● Content revision data:

***

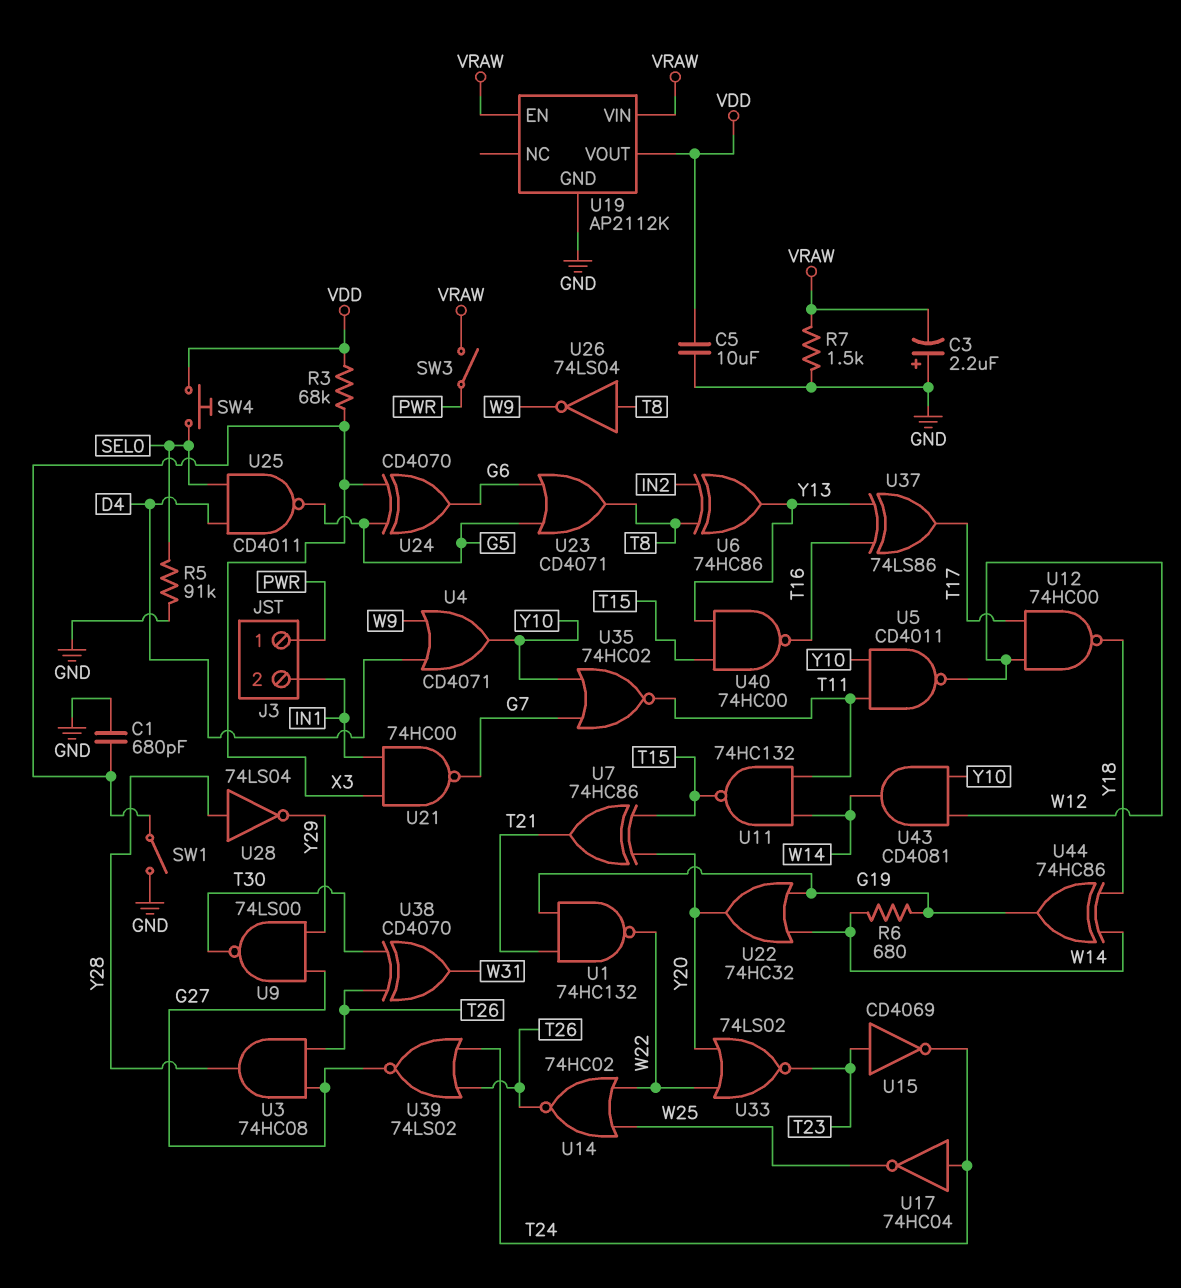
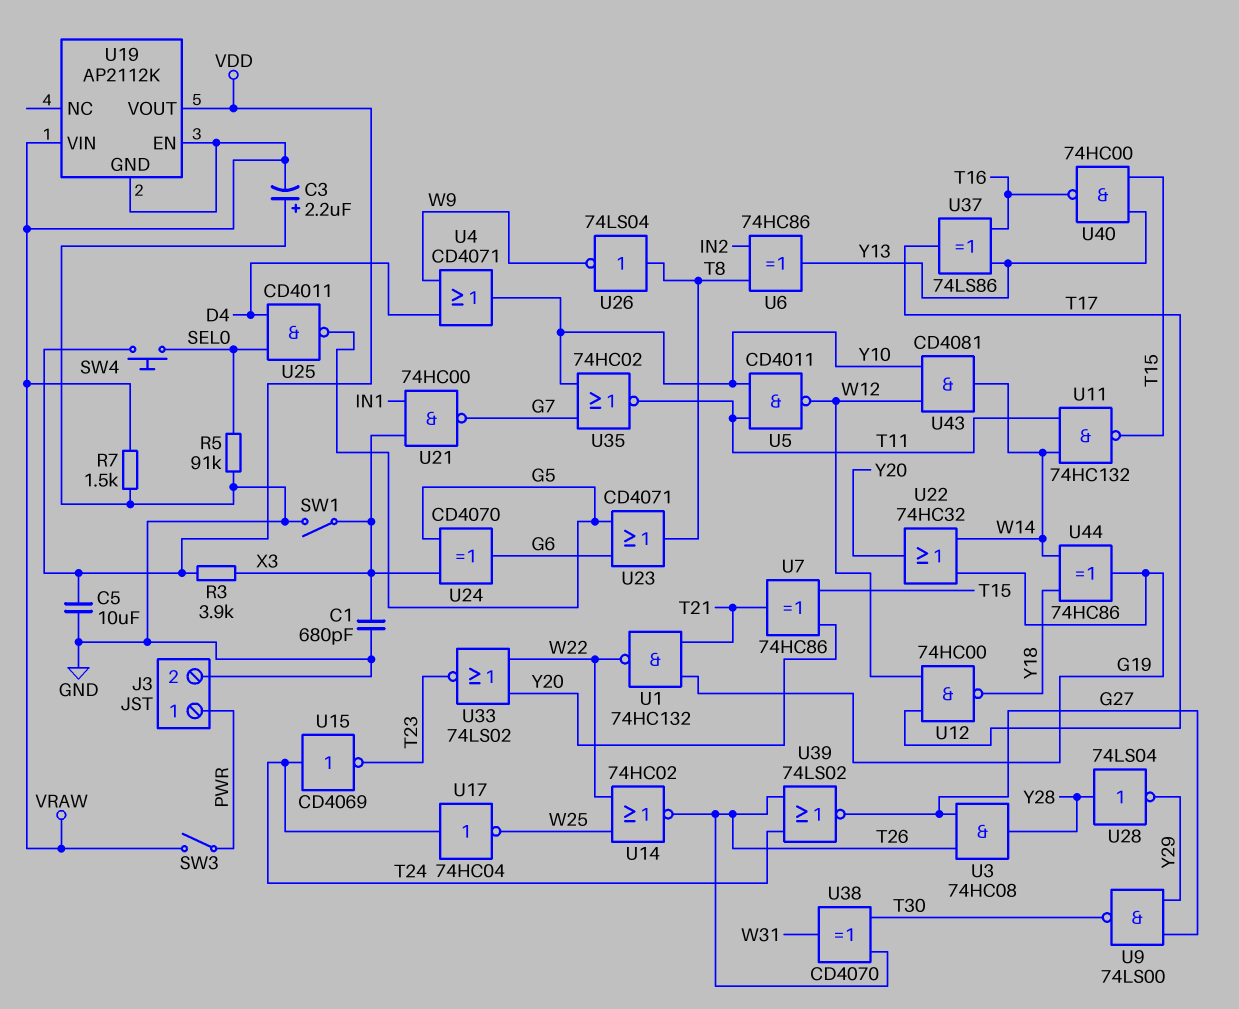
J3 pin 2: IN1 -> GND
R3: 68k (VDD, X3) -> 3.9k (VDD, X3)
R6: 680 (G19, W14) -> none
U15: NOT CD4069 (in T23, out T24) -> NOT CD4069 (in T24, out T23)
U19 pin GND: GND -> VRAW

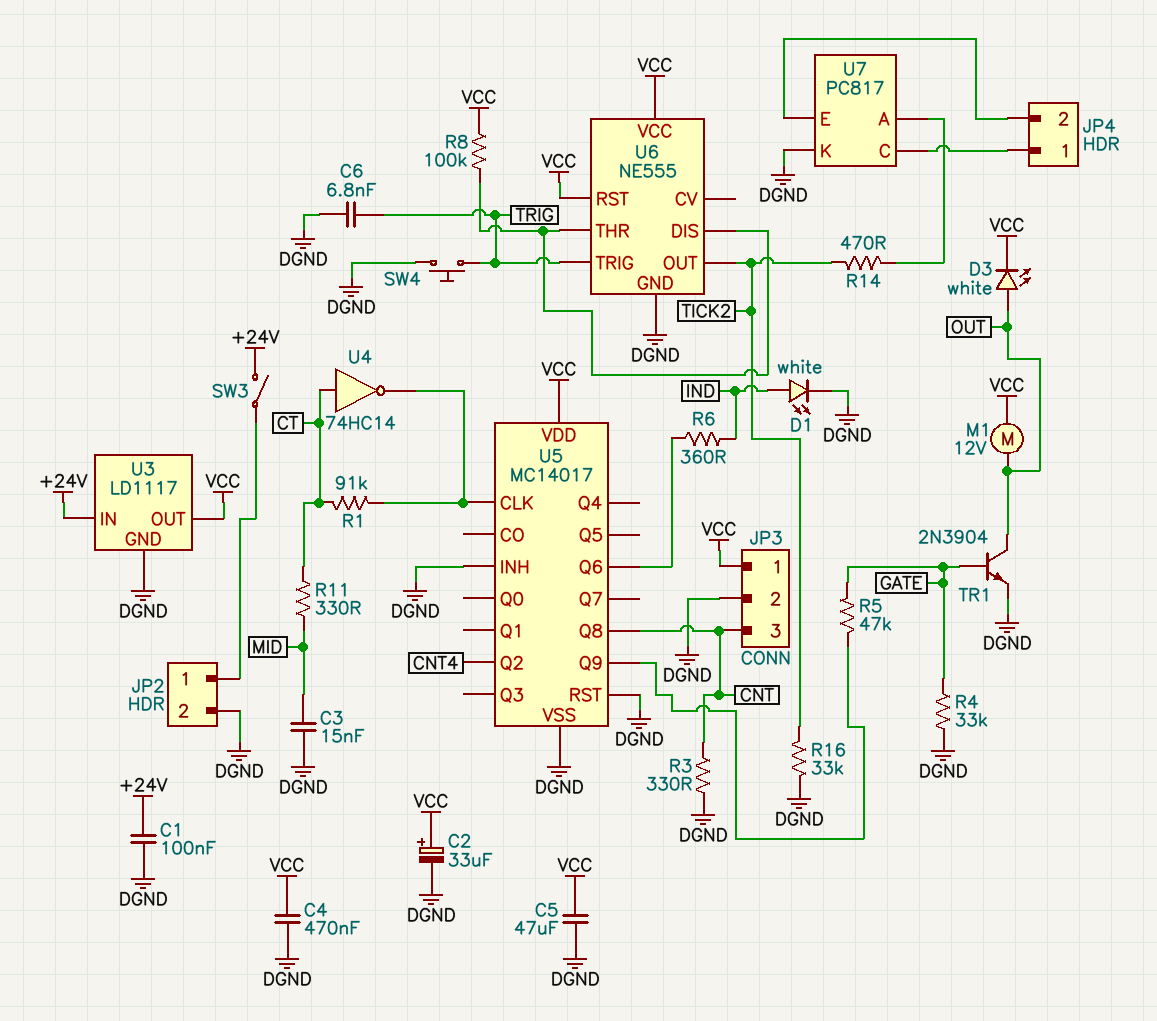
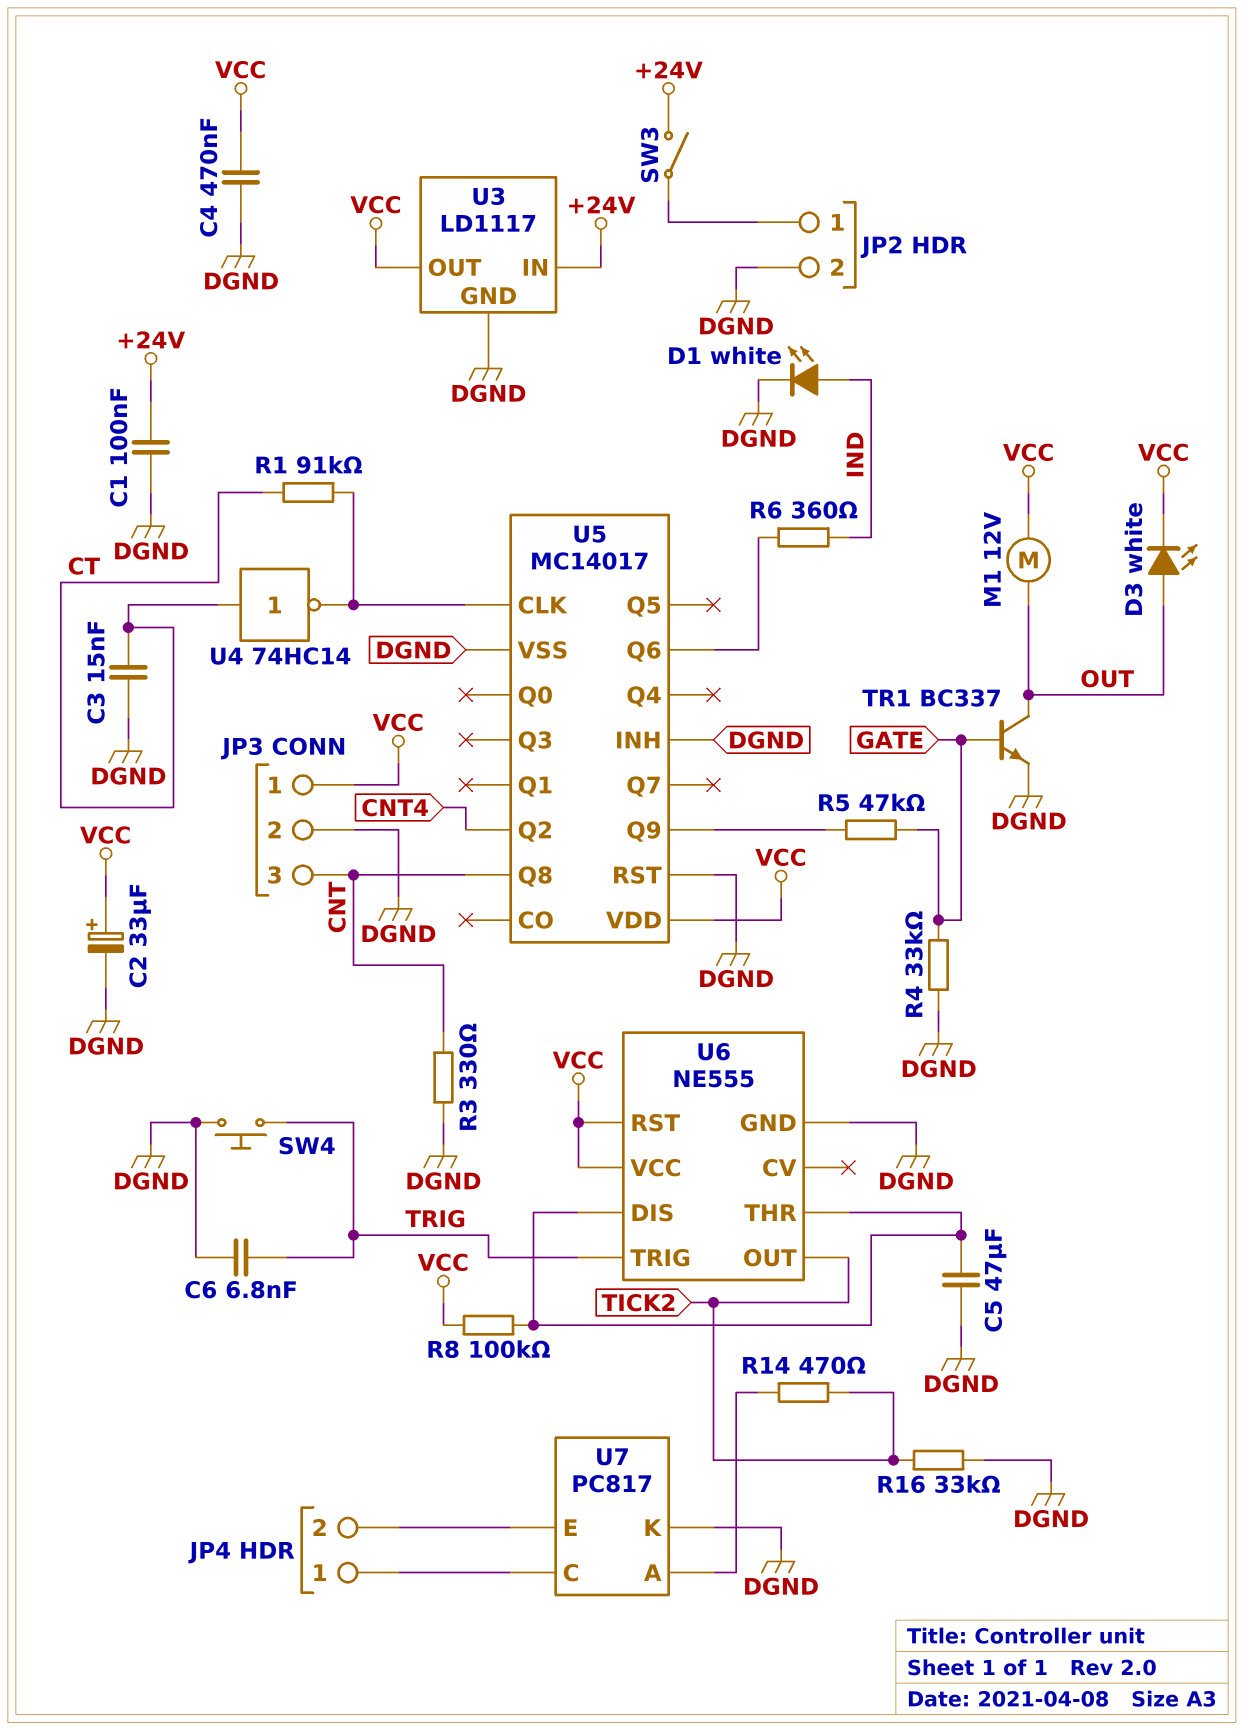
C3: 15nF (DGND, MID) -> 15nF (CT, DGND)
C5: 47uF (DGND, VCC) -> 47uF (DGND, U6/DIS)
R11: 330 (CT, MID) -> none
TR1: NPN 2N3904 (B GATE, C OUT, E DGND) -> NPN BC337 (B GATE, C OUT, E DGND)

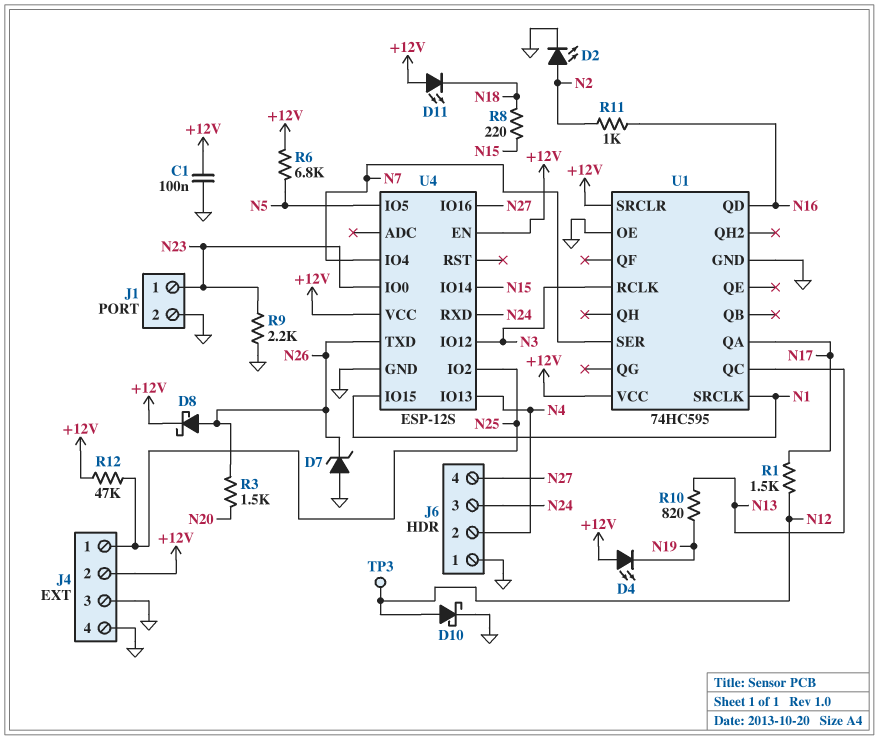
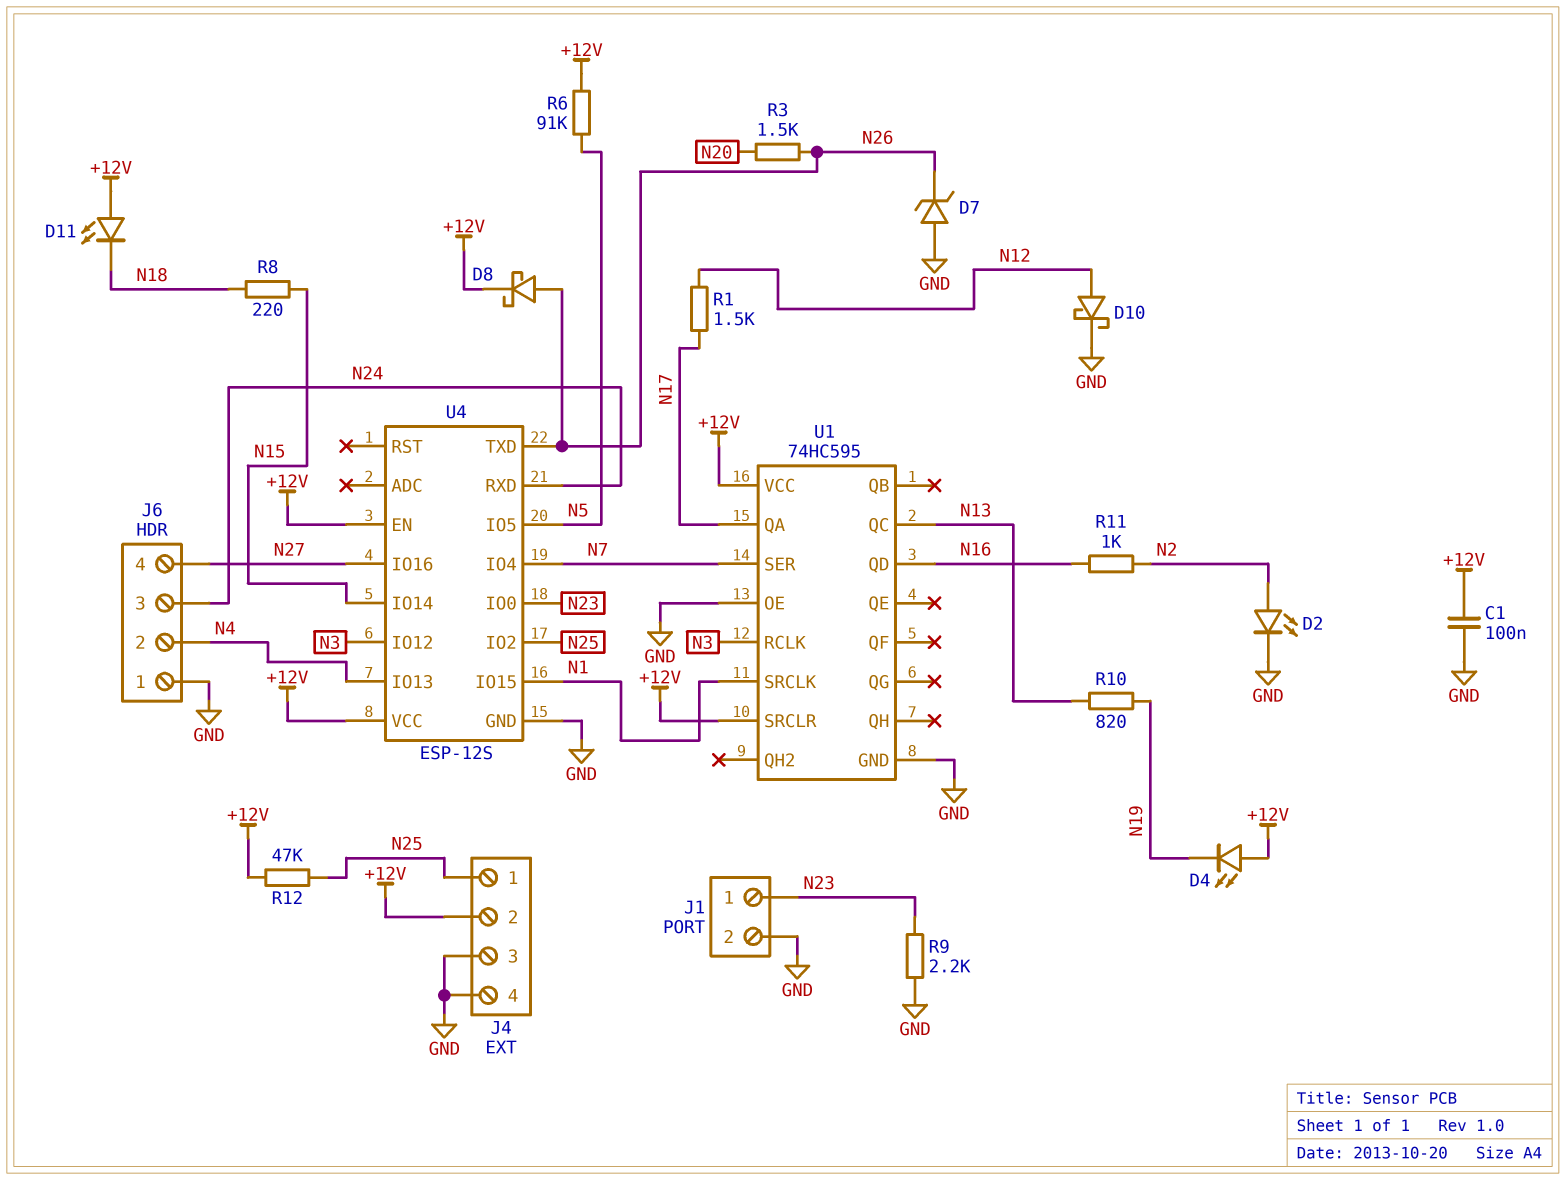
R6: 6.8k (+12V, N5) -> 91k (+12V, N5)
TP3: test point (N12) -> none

***

● TASK PROMPT: Set down each entry above word for word, without its pictures.

● EXERCISE RESULT:
J3 pin 2: IN1 -> GND
R3: 68k (VDD, X3) -> 3.9k (VDD, X3)
R6: 680 (G19, W14) -> none
U15: NOT CD4069 (in T23, out T24) -> NOT CD4069 (in T24, out T23)
U19 pin GND: GND -> VRAW

C3: 15nF (DGND, MID) -> 15nF (CT, DGND)
C5: 47uF (DGND, VCC) -> 47uF (DGND, U6/DIS)
R11: 330 (CT, MID) -> none
TR1: NPN 2N3904 (B GATE, C OUT, E DGND) -> NPN BC337 (B GATE, C OUT, E DGND)

R6: 6.8k (+12V, N5) -> 91k (+12V, N5)
TP3: test point (N12) -> none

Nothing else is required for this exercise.